◆ DATA FOR PROCESSING ◆
********
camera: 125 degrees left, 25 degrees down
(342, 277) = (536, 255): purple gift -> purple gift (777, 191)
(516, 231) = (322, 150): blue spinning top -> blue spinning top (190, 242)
********
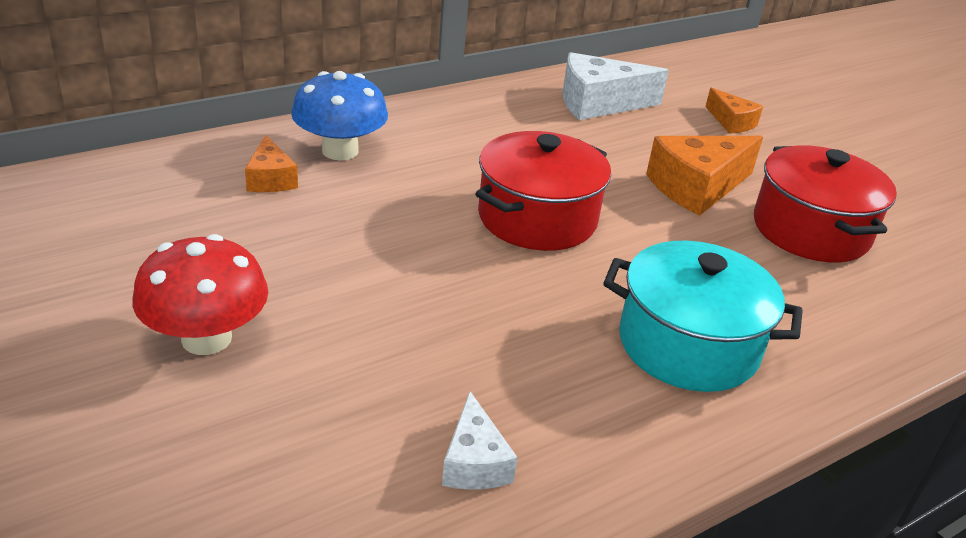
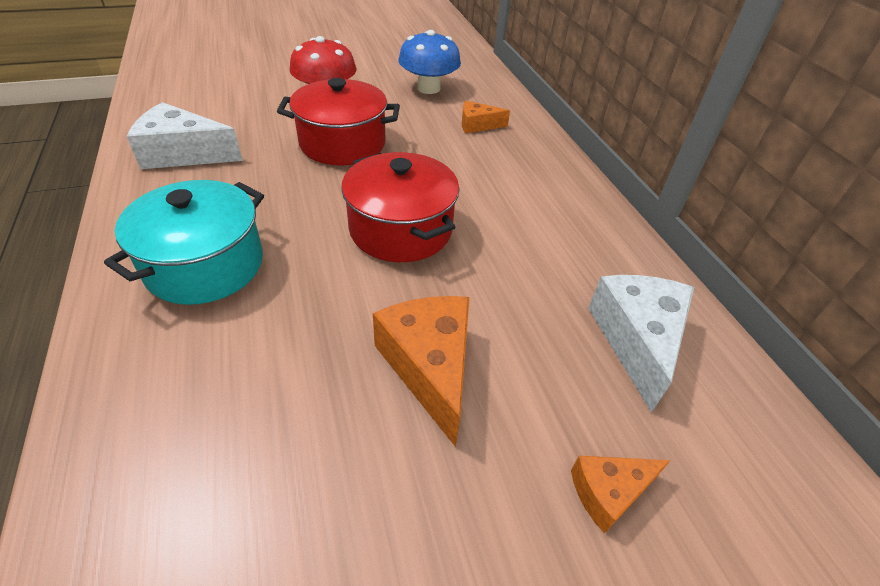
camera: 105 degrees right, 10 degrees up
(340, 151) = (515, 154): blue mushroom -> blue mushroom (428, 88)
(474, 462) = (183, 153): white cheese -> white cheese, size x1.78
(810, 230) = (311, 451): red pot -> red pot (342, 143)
********
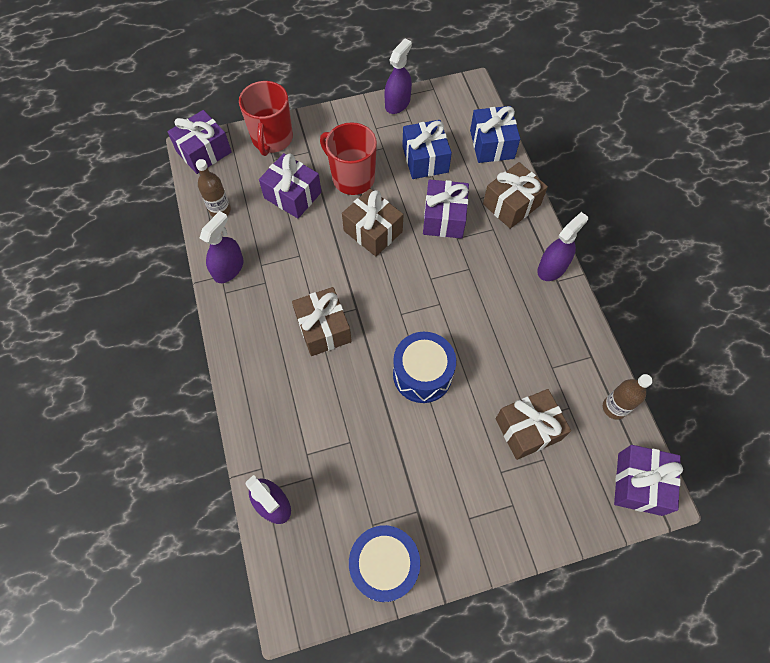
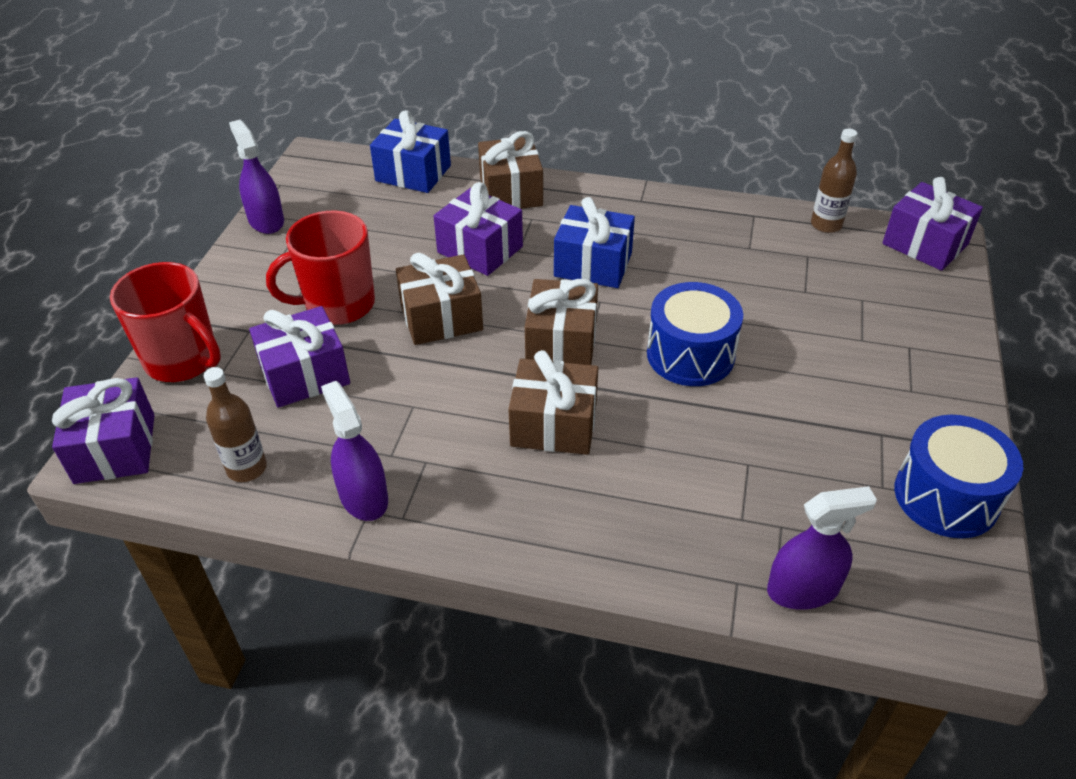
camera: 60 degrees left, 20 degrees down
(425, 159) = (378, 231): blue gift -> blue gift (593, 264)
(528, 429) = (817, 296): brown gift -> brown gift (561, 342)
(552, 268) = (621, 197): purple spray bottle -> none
********
Could you restate, word for word, the lines above from the one with "camera: 125 degrees left, 25 degrees down" to the one with "(516, 231) = (322, 150): blue", both included?

camera: 125 degrees left, 25 degrees down
(342, 277) = (536, 255): purple gift -> purple gift (777, 191)
(516, 231) = (322, 150): blue spinning top -> blue spinning top (190, 242)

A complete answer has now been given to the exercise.